> What needs to be done
Lines in the data below that contain the word "none" are to be copied.

> Records for processing
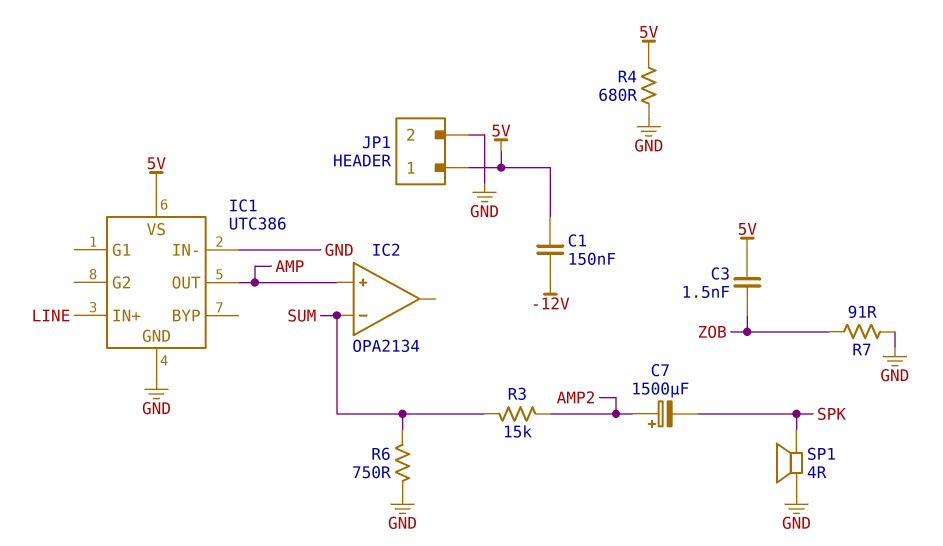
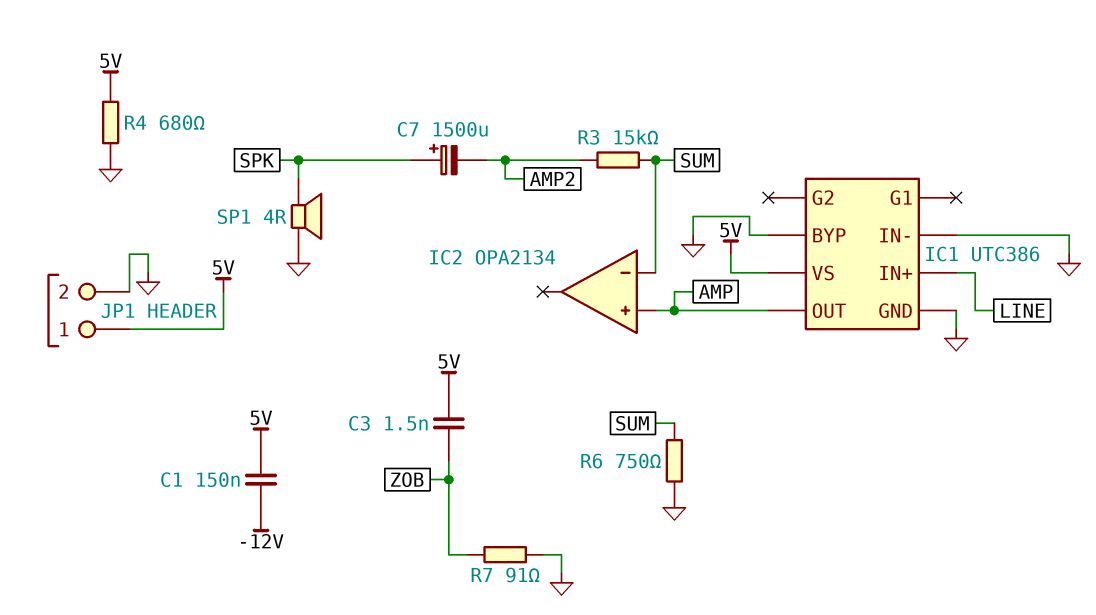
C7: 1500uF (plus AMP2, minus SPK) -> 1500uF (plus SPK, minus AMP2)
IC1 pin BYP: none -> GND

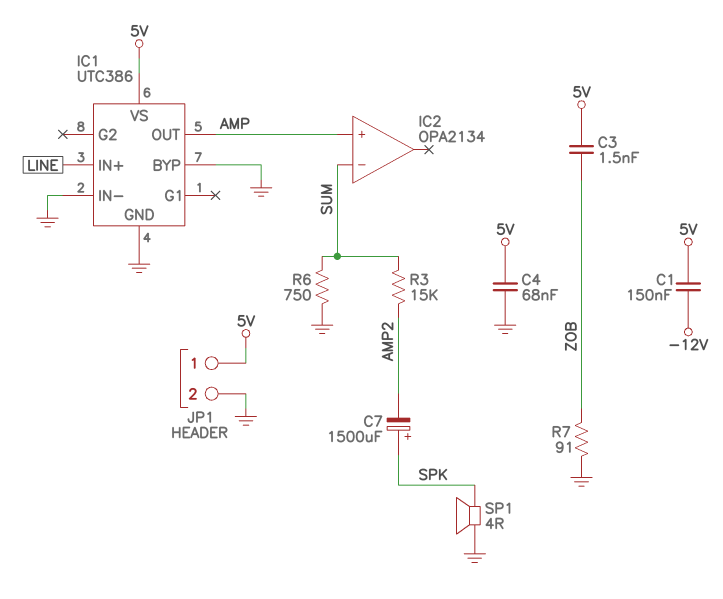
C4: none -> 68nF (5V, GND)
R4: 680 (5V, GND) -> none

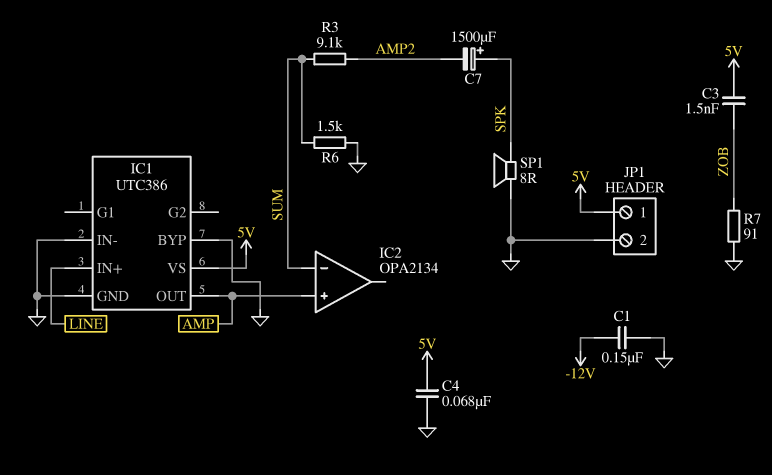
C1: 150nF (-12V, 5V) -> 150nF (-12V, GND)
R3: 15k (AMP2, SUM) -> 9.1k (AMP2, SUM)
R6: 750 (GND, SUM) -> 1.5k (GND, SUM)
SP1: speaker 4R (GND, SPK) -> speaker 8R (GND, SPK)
---
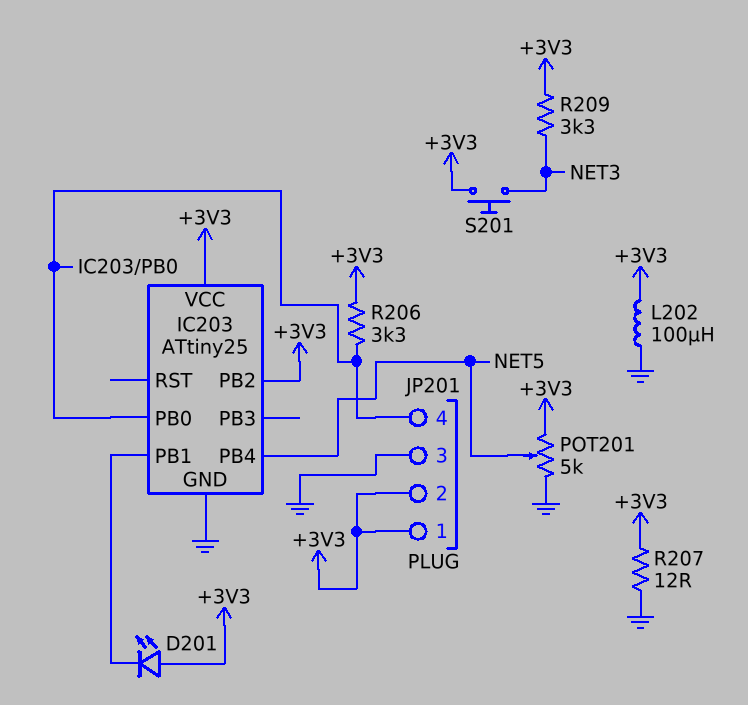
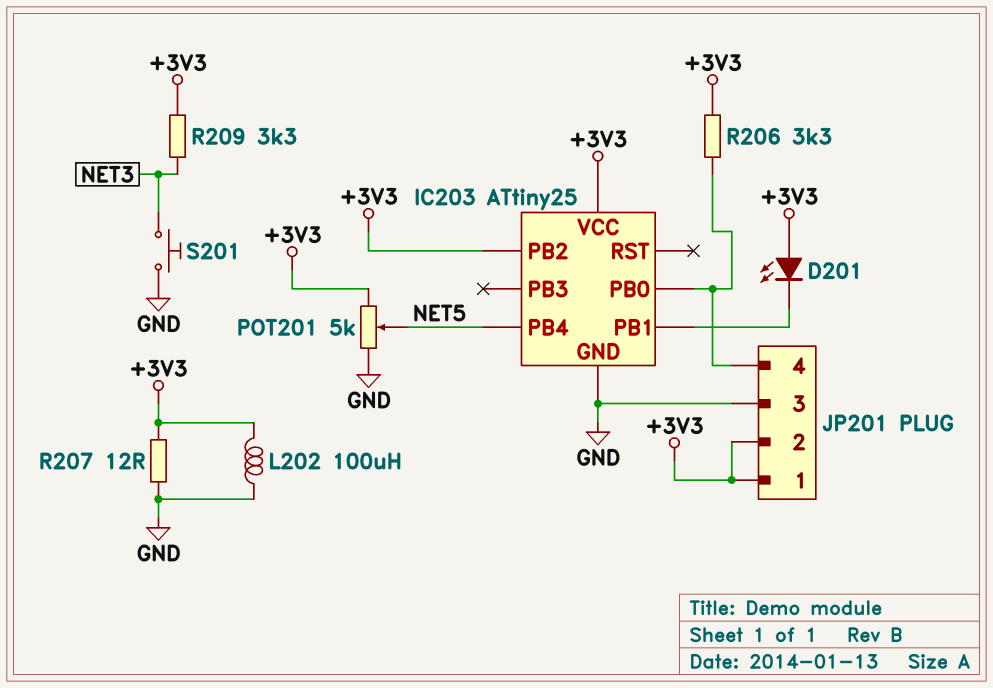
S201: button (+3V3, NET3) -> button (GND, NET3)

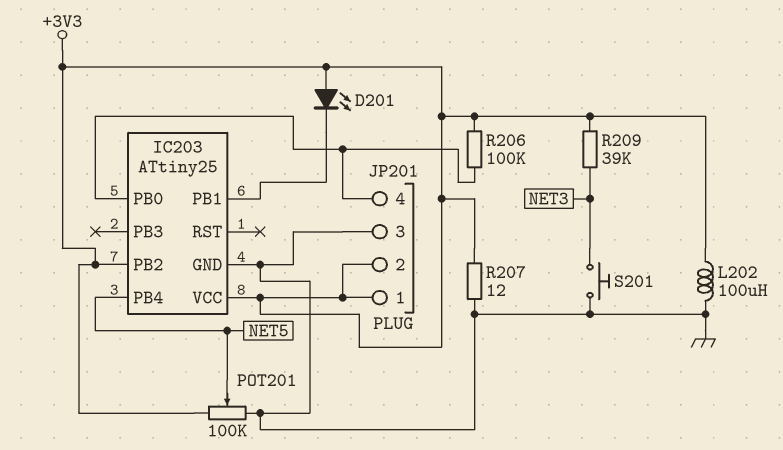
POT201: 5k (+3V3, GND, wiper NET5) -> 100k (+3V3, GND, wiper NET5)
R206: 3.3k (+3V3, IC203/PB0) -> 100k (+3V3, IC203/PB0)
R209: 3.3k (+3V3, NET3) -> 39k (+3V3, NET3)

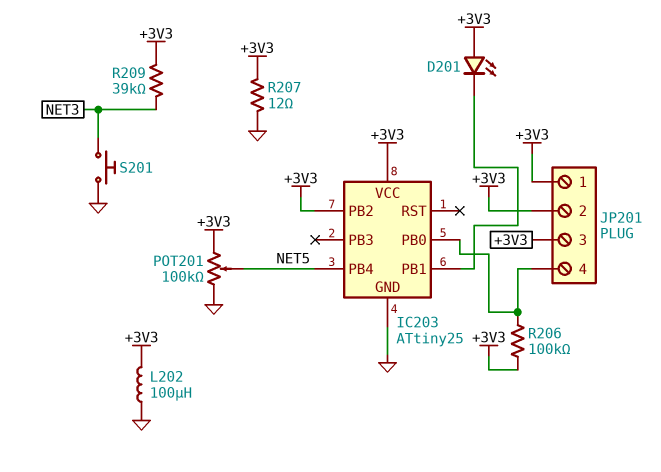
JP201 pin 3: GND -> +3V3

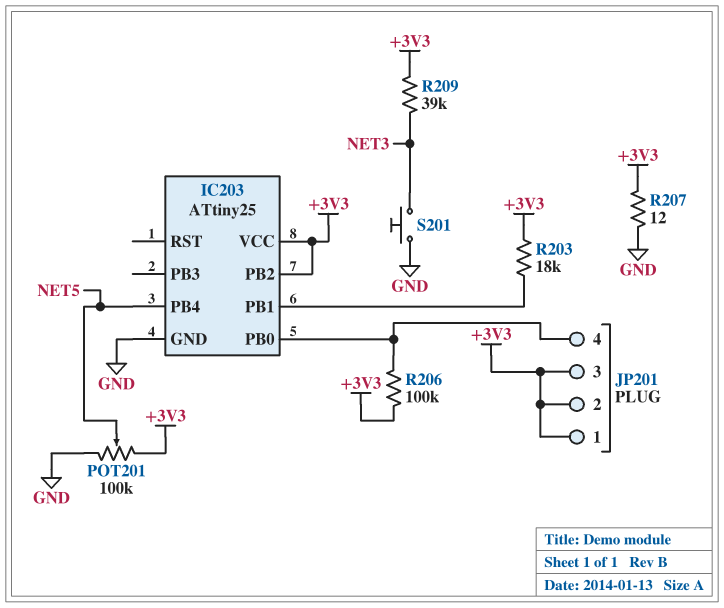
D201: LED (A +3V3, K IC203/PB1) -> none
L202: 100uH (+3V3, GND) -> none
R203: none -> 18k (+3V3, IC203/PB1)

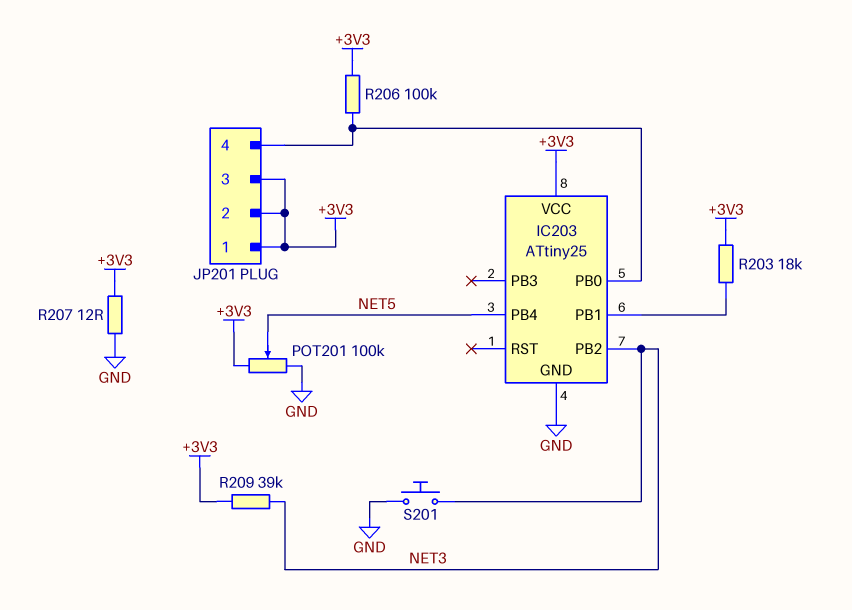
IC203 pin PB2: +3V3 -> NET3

> Answer space
IC1 pin BYP: none -> GND
C4: none -> 68nF (5V, GND)
R4: 680 (5V, GND) -> none
D201: LED (A +3V3, K IC203/PB1) -> none
L202: 100uH (+3V3, GND) -> none
R203: none -> 18k (+3V3, IC203/PB1)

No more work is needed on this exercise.